━━━━━ Records for this task ━━━━━

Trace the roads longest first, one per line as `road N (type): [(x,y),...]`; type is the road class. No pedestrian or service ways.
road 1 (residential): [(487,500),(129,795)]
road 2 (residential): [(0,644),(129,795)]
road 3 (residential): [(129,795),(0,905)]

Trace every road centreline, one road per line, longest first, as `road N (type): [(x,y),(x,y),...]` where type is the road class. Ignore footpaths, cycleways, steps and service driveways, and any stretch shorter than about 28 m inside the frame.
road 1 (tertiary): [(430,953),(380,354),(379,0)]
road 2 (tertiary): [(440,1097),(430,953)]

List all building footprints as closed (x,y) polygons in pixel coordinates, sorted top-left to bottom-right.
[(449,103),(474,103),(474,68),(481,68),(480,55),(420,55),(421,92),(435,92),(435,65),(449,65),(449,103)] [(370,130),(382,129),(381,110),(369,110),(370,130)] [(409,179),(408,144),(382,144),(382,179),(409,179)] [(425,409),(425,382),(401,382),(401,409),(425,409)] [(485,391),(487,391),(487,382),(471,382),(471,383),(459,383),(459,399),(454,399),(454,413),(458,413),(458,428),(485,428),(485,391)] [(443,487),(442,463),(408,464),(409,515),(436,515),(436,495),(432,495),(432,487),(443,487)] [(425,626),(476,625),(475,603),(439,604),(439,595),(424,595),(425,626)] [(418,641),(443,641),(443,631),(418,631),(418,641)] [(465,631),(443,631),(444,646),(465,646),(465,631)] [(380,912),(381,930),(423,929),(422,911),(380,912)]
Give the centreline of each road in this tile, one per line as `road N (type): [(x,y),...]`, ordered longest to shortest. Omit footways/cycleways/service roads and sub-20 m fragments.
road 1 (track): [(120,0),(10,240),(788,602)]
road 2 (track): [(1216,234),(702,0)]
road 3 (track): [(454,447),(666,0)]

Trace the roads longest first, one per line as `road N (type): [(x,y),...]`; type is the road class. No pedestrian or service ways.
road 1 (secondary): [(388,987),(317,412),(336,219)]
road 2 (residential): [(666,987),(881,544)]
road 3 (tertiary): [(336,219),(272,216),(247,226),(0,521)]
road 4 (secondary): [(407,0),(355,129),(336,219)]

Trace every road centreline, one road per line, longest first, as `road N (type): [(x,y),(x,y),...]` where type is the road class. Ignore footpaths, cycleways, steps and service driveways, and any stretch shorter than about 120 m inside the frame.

━━━━━

=== Task objective ===
Give the entries again, every one of them exactly.

=== Problem solution ===
Trace the roads longest first, one per line as `road N (type): [(x,y),...]`; type is the road class. No pedestrian or service ways.
road 1 (residential): [(487,500),(129,795)]
road 2 (residential): [(0,644),(129,795)]
road 3 (residential): [(129,795),(0,905)]

Trace every road centreline, one road per line, longest first, as `road N (type): [(x,y),(x,y),...]` where type is the road class. Ignore footpaths, cycleways, steps and service driveways, and any stretch shorter than about 28 m inside the frame.
road 1 (tertiary): [(430,953),(380,354),(379,0)]
road 2 (tertiary): [(440,1097),(430,953)]

List all building footprints as closed (x,y) polygons in pixel coordinates, sorted top-left to bottom-right.
[(449,103),(474,103),(474,68),(481,68),(480,55),(420,55),(421,92),(435,92),(435,65),(449,65),(449,103)] [(370,130),(382,129),(381,110),(369,110),(370,130)] [(409,179),(408,144),(382,144),(382,179),(409,179)] [(425,409),(425,382),(401,382),(401,409),(425,409)] [(485,391),(487,391),(487,382),(471,382),(471,383),(459,383),(459,399),(454,399),(454,413),(458,413),(458,428),(485,428),(485,391)] [(443,487),(442,463),(408,464),(409,515),(436,515),(436,495),(432,495),(432,487),(443,487)] [(425,626),(476,625),(475,603),(439,604),(439,595),(424,595),(425,626)] [(418,641),(443,641),(443,631),(418,631),(418,641)] [(465,631),(443,631),(444,646),(465,646),(465,631)] [(380,912),(381,930),(423,929),(422,911),(380,912)]
Give the centreline of each road in this tile, one per line as `road N (type): [(x,y),...]`, ordered longest to shortest. Omit footways/cycleways/service roads and sub-20 m fragments.
road 1 (track): [(120,0),(10,240),(788,602)]
road 2 (track): [(1216,234),(702,0)]
road 3 (track): [(454,447),(666,0)]

Trace the roads longest first, one per line as `road N (type): [(x,y),...]`; type is the road class. No pedestrian or service ways.
road 1 (secondary): [(388,987),(317,412),(336,219)]
road 2 (residential): [(666,987),(881,544)]
road 3 (tertiary): [(336,219),(272,216),(247,226),(0,521)]
road 4 (secondary): [(407,0),(355,129),(336,219)]

Trace every road centreline, one road per line, longest first, as `road N (type): [(x,y),(x,y),...]` where type is the road class. Ignore footpaths, cycleways, steps and service driveways, and any stretch shorter than about 120 m inside the frame.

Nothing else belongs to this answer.